==== LISTED ENTRIES
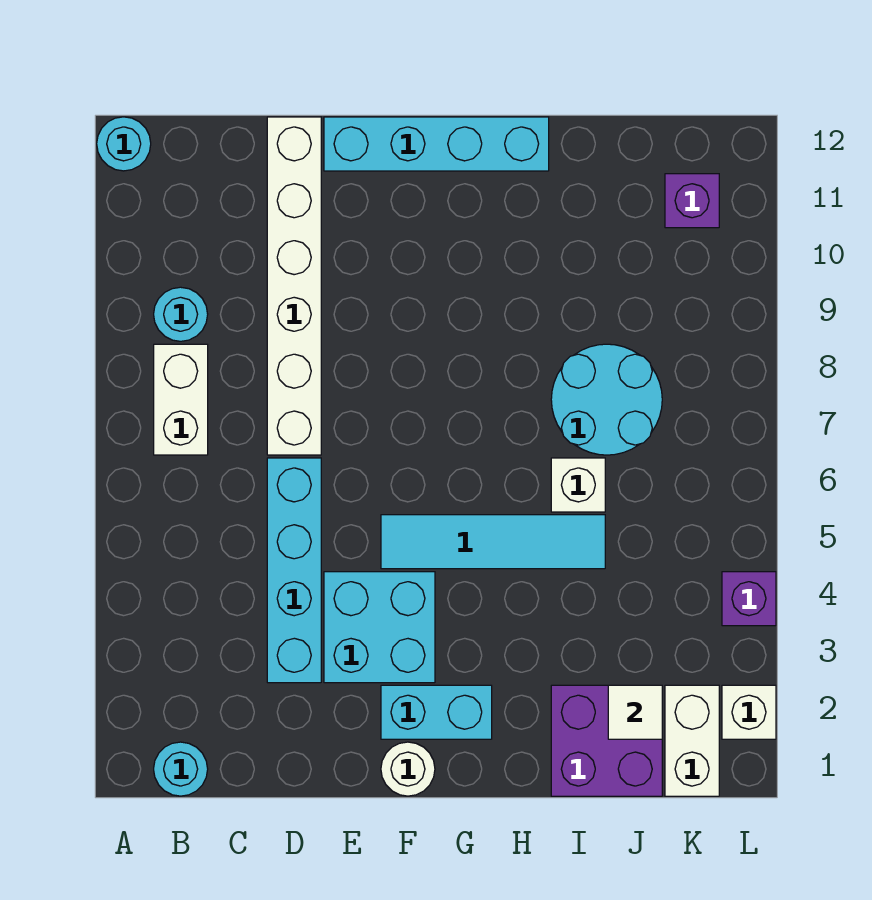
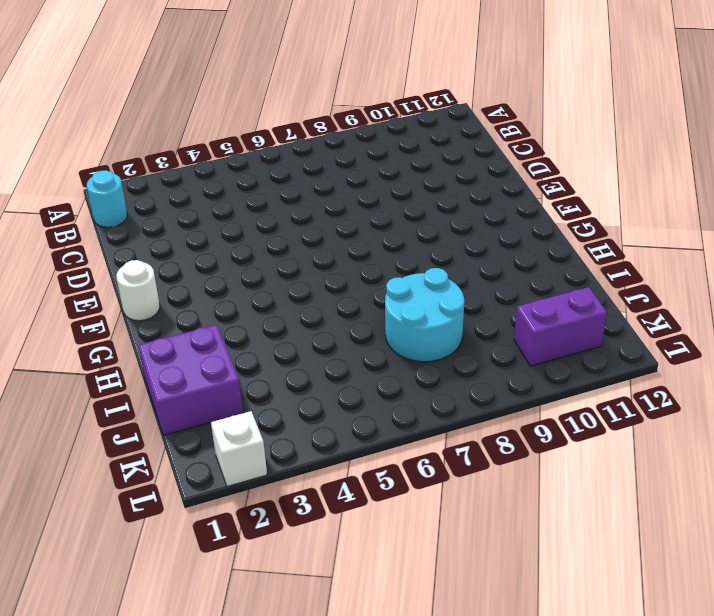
purple brick K10:K11 level 1 -> purple brick K11 level 1
none -> cyan round brick A12 level 1
none -> white brick B7:B8 level 1
none -> cyan round brick B9 level 1

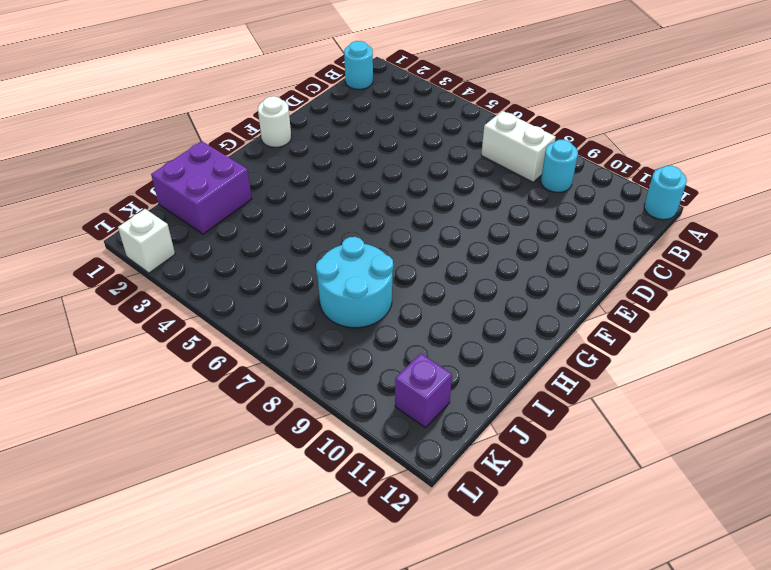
none -> cyan brick D3:D6 level 1
none -> white brick D7:D12 level 1
none -> cyan brick E3:F4 level 1

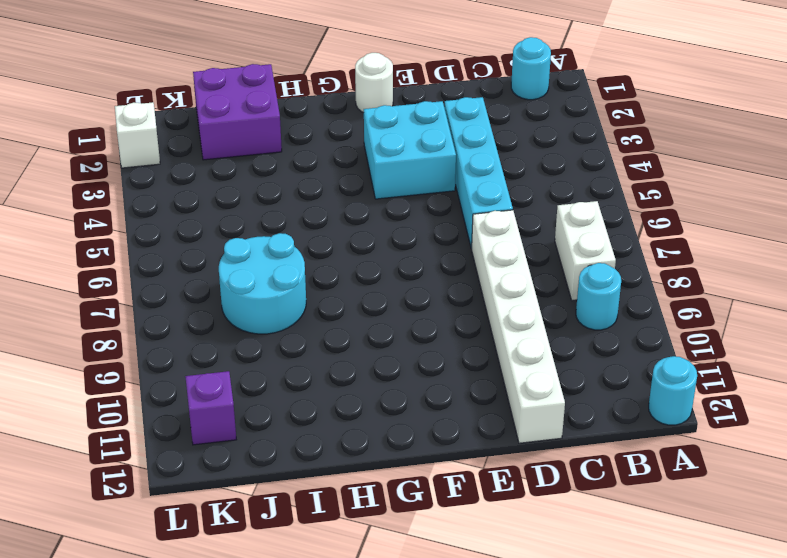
none -> cyan brick E12:H12 level 1
none -> cyan brick F2:G2 level 1
none -> cyan tile F5:I5 level 1

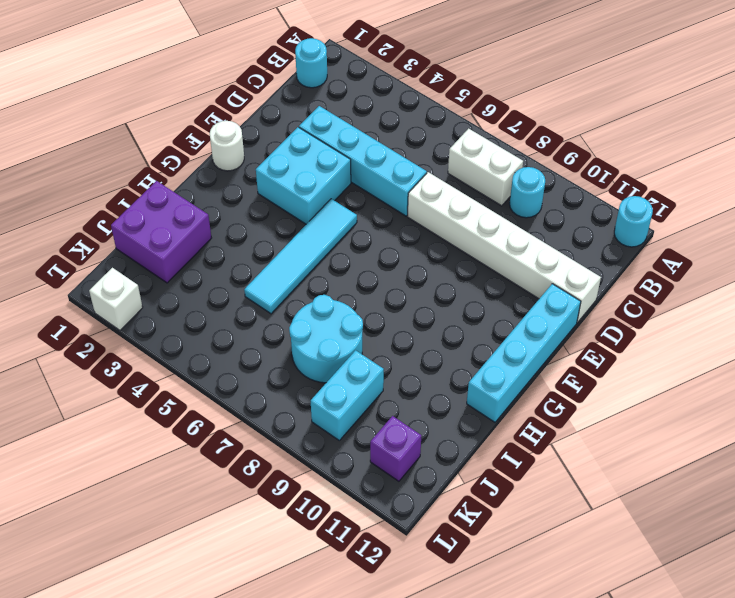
cyan brick J9:K9 level 1 -> cyan brick F2:G2 level 1
none -> white brick I6 level 1
none -> white brick K1:K2 level 1
none -> purple brick L4 level 1

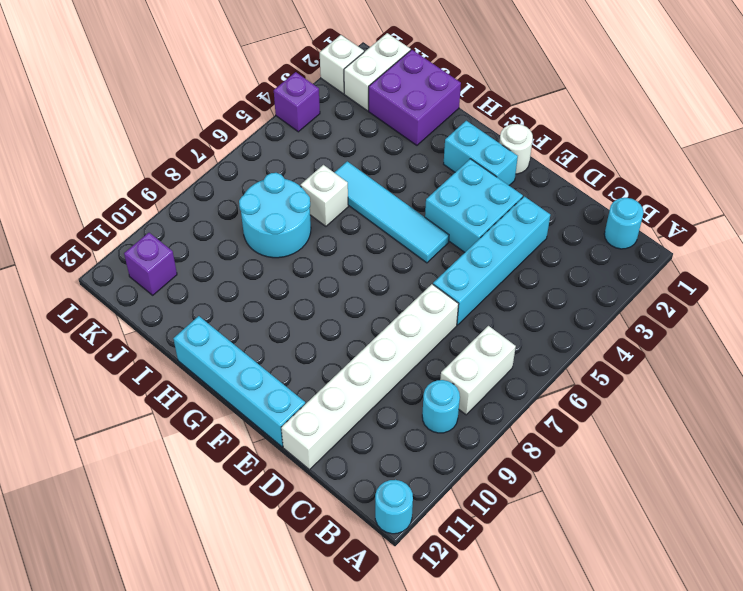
none -> white tile J2 level 2

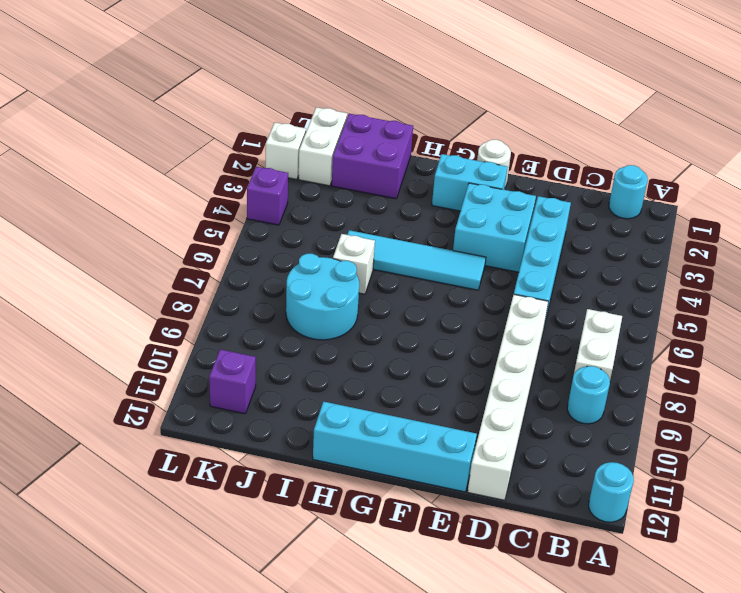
none -> white tile J2 level 2

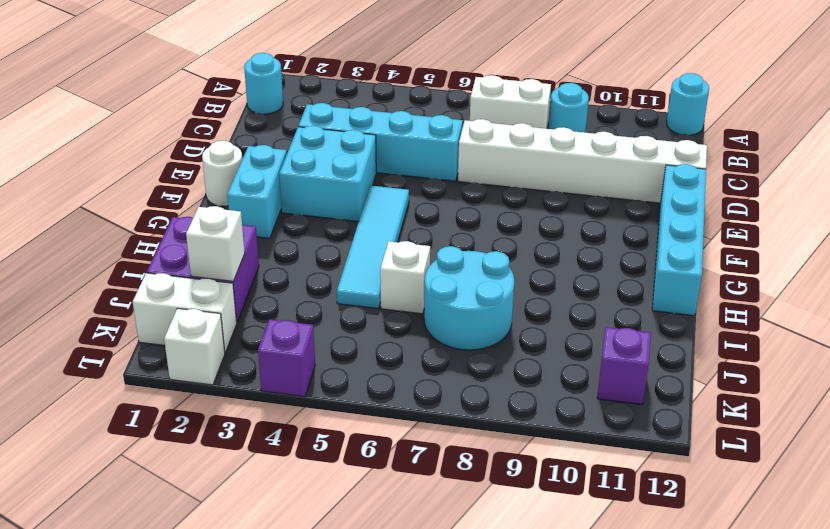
white brick J2 level 2 -> white tile J2 level 2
========
● **WORK INSTRUCTIONS**
Full copy, no pictures: write out each line of the data exactly as it stands.

● **EXPECTED OUTPUT**
purple brick K10:K11 level 1 -> purple brick K11 level 1
none -> cyan round brick A12 level 1
none -> white brick B7:B8 level 1
none -> cyan round brick B9 level 1

none -> cyan brick D3:D6 level 1
none -> white brick D7:D12 level 1
none -> cyan brick E3:F4 level 1

none -> cyan brick E12:H12 level 1
none -> cyan brick F2:G2 level 1
none -> cyan tile F5:I5 level 1

cyan brick J9:K9 level 1 -> cyan brick F2:G2 level 1
none -> white brick I6 level 1
none -> white brick K1:K2 level 1
none -> purple brick L4 level 1

none -> white tile J2 level 2

none -> white tile J2 level 2

white brick J2 level 2 -> white tile J2 level 2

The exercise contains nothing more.